Spatial reasoning data
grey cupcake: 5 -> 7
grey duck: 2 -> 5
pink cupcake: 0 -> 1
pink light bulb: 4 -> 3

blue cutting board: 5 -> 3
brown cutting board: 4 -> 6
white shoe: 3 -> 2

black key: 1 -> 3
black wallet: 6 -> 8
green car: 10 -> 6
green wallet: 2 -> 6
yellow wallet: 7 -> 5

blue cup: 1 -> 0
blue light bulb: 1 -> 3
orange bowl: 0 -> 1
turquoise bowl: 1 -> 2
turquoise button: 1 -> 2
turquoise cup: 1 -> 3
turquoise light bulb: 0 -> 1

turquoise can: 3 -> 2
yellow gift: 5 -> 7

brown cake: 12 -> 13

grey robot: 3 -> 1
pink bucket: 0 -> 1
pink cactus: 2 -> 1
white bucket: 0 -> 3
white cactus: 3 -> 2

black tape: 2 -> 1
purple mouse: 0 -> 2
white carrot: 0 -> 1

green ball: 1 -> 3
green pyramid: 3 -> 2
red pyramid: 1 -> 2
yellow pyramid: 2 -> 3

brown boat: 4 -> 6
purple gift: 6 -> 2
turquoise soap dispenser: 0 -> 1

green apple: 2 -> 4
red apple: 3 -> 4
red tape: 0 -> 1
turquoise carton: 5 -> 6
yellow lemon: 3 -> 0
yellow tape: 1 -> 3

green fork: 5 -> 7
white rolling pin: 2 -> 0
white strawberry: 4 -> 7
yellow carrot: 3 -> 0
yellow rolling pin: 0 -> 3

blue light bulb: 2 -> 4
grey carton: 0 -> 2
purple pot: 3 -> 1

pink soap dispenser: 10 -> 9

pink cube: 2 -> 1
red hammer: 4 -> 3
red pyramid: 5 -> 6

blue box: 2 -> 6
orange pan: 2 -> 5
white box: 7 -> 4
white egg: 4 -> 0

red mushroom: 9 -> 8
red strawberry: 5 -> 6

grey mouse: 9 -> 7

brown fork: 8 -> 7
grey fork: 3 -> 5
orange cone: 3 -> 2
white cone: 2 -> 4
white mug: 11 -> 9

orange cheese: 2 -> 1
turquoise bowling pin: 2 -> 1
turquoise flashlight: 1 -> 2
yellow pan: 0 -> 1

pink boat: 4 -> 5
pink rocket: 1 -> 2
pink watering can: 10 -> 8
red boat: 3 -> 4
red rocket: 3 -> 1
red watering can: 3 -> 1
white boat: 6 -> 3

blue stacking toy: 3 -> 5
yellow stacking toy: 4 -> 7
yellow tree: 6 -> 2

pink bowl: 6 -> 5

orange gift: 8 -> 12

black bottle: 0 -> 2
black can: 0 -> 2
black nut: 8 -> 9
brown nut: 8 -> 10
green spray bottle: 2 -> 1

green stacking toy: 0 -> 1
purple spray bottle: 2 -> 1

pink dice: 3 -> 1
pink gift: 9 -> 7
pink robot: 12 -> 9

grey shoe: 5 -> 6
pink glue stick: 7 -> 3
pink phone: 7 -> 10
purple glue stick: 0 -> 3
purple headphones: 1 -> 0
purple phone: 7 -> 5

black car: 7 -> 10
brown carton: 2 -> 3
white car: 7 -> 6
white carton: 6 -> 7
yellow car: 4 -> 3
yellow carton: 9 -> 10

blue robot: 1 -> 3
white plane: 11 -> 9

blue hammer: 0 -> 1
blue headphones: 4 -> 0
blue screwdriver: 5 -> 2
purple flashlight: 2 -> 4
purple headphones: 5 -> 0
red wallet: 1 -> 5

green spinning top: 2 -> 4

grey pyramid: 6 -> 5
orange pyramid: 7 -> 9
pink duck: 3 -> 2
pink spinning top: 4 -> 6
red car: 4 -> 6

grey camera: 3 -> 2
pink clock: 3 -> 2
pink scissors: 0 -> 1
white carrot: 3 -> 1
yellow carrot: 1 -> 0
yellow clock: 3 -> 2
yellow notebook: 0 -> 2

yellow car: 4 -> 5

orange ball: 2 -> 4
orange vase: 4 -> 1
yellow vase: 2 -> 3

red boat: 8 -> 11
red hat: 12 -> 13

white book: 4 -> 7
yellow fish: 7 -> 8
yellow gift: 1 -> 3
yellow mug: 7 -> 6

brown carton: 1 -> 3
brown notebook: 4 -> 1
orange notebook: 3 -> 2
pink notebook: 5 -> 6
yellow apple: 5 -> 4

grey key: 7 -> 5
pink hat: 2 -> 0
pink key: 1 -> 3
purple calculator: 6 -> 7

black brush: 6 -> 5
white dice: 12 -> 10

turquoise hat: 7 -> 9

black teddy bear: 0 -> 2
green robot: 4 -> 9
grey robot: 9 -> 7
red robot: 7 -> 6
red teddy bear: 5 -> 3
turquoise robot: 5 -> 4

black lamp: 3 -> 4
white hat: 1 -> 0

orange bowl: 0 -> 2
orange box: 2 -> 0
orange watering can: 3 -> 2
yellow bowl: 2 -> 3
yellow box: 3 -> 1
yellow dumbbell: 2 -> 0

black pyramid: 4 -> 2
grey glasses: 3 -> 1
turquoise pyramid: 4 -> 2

» **Action item**
Identify the lines of the entries containing the string "cutting". Copy each such line.

» **Written response**
blue cutting board: 5 -> 3
brown cutting board: 4 -> 6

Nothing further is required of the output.